Records drawn from a dataset:
+++
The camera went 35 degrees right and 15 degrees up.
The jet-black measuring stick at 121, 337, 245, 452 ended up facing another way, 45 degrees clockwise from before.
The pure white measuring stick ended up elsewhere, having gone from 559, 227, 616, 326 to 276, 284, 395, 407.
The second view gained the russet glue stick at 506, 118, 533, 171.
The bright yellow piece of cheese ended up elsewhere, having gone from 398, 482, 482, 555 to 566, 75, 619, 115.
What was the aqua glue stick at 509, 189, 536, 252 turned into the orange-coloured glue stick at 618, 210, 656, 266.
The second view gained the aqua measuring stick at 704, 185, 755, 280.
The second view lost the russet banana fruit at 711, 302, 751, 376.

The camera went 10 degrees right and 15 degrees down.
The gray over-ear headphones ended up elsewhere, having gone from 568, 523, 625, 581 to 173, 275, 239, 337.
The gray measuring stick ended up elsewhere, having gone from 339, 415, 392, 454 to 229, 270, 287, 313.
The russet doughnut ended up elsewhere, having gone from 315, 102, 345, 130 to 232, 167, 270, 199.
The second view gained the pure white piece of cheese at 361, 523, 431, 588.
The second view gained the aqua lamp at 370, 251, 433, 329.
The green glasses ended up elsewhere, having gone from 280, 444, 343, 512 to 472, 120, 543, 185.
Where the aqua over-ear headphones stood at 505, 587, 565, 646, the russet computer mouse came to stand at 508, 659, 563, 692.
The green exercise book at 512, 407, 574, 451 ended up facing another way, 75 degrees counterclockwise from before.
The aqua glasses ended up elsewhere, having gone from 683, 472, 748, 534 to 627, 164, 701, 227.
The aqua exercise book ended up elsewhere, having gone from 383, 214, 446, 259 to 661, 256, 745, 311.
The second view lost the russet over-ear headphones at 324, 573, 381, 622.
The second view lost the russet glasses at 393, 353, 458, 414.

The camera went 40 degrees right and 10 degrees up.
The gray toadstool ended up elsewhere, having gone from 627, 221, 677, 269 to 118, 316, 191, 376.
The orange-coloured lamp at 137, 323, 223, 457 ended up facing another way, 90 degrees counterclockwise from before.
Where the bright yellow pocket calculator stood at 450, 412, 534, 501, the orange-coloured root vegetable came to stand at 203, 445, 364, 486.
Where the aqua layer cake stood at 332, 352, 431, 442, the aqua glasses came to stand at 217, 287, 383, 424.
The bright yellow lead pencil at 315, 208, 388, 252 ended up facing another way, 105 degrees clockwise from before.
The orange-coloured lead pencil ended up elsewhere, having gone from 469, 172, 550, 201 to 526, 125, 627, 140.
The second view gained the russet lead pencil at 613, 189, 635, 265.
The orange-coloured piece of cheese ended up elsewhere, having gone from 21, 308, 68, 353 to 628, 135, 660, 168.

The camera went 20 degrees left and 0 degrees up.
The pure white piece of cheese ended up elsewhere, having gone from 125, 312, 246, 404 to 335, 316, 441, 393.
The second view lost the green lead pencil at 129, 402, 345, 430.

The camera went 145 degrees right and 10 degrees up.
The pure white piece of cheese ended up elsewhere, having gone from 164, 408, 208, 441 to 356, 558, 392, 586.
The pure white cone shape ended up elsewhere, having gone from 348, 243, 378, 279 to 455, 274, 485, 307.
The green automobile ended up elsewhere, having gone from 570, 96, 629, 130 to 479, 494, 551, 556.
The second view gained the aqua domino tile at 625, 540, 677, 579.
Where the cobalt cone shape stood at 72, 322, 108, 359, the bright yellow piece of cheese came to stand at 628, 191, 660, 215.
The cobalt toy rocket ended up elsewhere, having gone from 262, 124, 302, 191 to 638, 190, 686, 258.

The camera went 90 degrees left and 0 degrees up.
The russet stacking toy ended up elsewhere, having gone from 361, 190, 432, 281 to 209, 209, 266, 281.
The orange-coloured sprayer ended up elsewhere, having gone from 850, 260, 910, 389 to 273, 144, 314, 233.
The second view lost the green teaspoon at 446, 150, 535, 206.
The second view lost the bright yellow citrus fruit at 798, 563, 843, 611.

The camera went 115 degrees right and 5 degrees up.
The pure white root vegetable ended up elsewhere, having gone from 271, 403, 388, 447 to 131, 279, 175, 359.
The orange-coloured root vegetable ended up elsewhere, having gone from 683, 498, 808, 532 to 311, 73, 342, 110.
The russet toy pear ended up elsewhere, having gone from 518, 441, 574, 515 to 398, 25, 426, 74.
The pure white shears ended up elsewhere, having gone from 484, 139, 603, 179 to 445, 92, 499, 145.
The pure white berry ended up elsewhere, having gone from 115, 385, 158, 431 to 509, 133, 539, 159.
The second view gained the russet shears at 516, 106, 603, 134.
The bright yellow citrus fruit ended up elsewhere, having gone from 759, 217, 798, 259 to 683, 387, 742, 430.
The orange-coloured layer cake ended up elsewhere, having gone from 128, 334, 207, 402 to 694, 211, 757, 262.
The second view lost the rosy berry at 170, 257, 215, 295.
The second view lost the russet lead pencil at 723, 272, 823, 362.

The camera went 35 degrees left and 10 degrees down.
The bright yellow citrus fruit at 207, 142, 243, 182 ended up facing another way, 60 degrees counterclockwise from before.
+++
▶ Exercise directions:
Take the lines from the start of the records through the line holding "The second view gained the aqua measuring", both included, and please print them exactly, with nothing else.

▶ Your response:
The camera went 35 degrees right and 15 degrees up.
The jet-black measuring stick at 121, 337, 245, 452 ended up facing another way, 45 degrees clockwise from before.
The pure white measuring stick ended up elsewhere, having gone from 559, 227, 616, 326 to 276, 284, 395, 407.
The second view gained the russet glue stick at 506, 118, 533, 171.
The bright yellow piece of cheese ended up elsewhere, having gone from 398, 482, 482, 555 to 566, 75, 619, 115.
What was the aqua glue stick at 509, 189, 536, 252 turned into the orange-coloured glue stick at 618, 210, 656, 266.
The second view gained the aqua measuring stick at 704, 185, 755, 280.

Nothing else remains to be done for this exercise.